---- TASK DATA
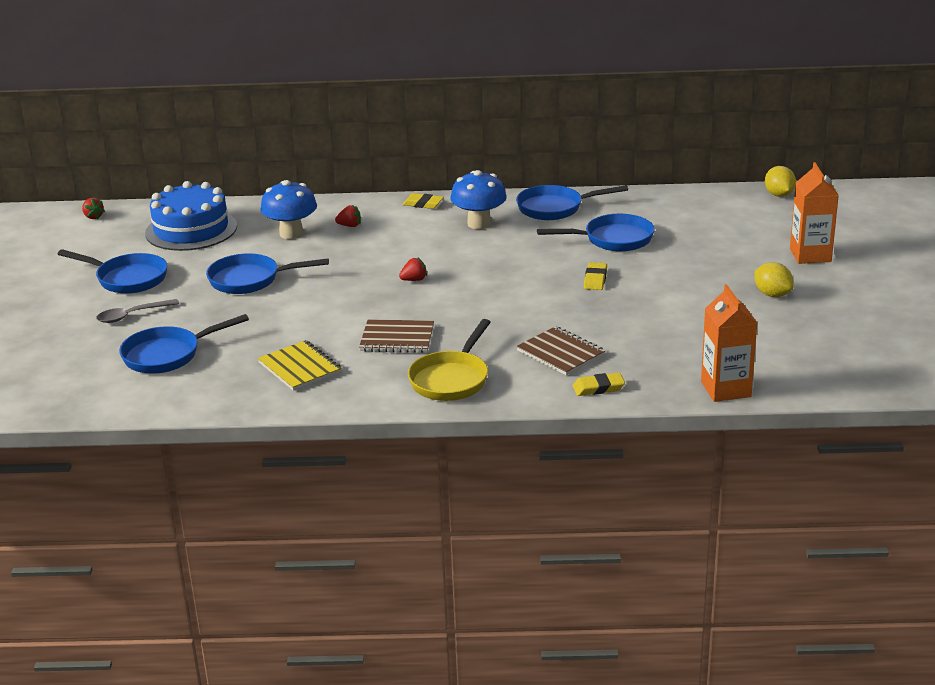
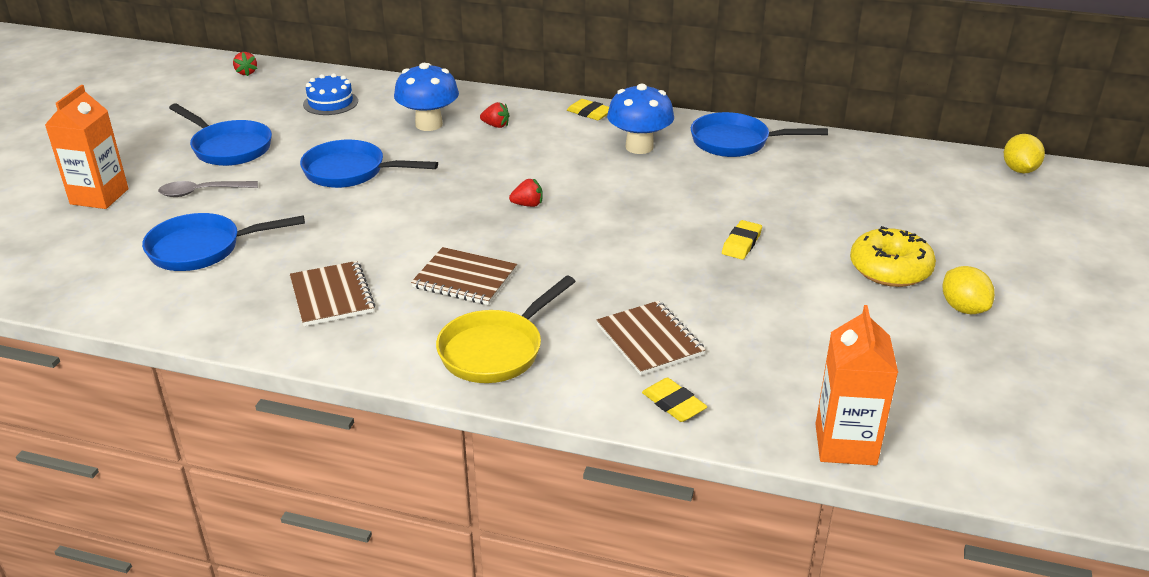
camera: 15 degrees right, 5 degrees up
(191, 230) = (330, 103): blue cake -> blue cake, size x0.54
(300, 368) = (332, 296): yellow notebook -> brown notebook
(598, 388) = (673, 404): yellow eraser -> yellow eraser turned 45 degrees clockwise
(613, 239) = (787, 194): blue pan -> none
(711, 278) = (890, 269): none -> yellow donut
(810, 255) = (1034, 260): orange carton -> orange carton (99, 196)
--------
Return every entry above exactly. Pictures stay out.

_WRITTEN ANSWER_.
camera: 15 degrees right, 5 degrees up
(191, 230) = (330, 103): blue cake -> blue cake, size x0.54
(300, 368) = (332, 296): yellow notebook -> brown notebook
(598, 388) = (673, 404): yellow eraser -> yellow eraser turned 45 degrees clockwise
(613, 239) = (787, 194): blue pan -> none
(711, 278) = (890, 269): none -> yellow donut
(810, 255) = (1034, 260): orange carton -> orange carton (99, 196)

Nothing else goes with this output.